(Extracted data):
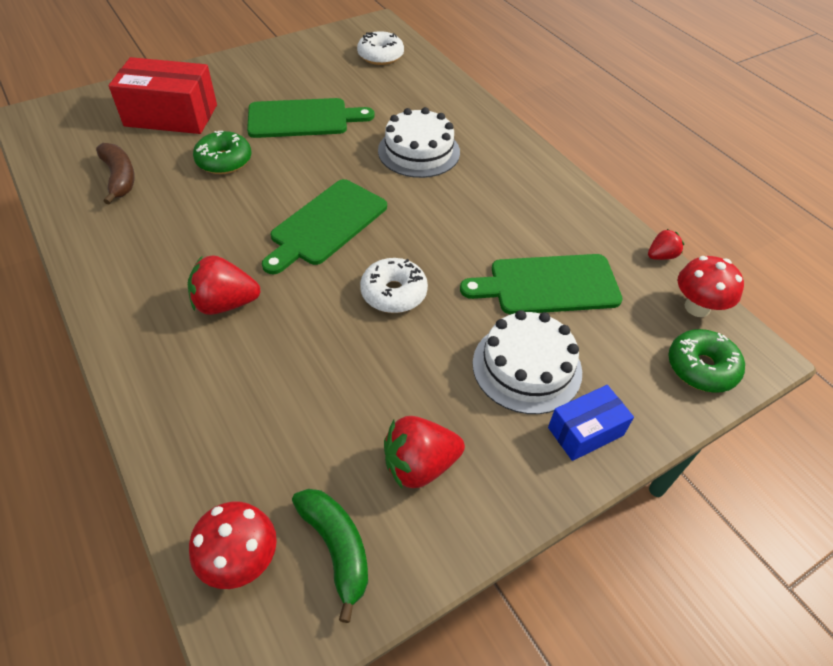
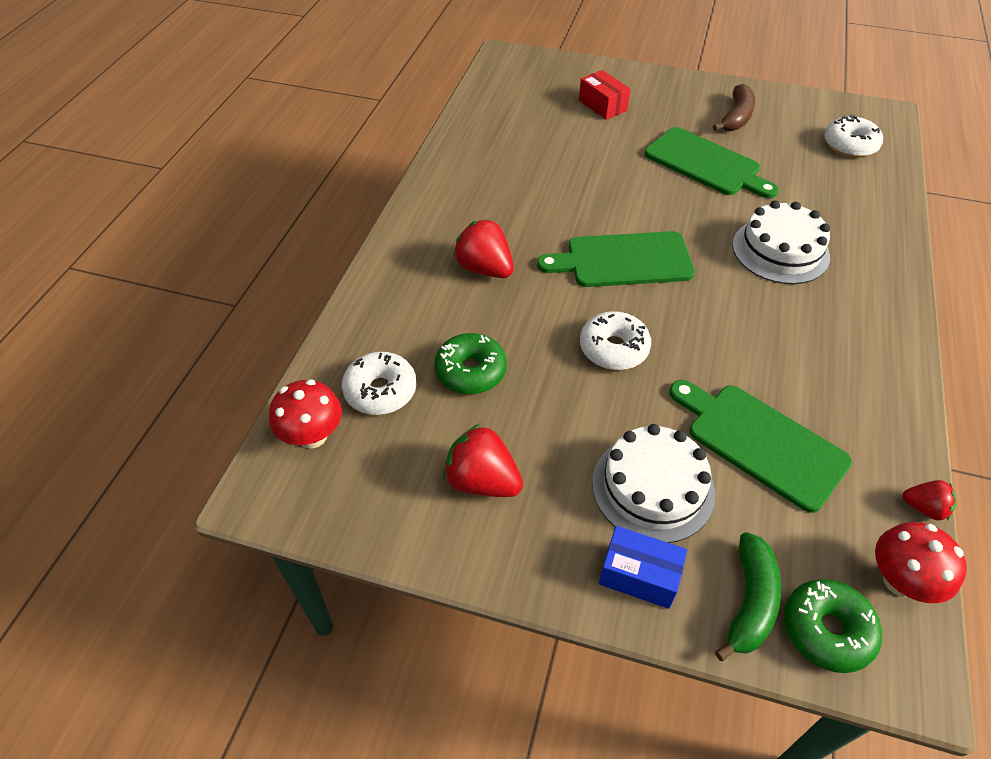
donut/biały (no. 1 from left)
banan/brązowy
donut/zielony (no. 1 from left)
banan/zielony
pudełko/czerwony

(What you need to do):
With the pictures left out, return the listing above exactly as it stands.

(Your response):
donut/biały (no. 1 from left)
banan/brązowy
donut/zielony (no. 1 from left)
banan/zielony
pudełko/czerwony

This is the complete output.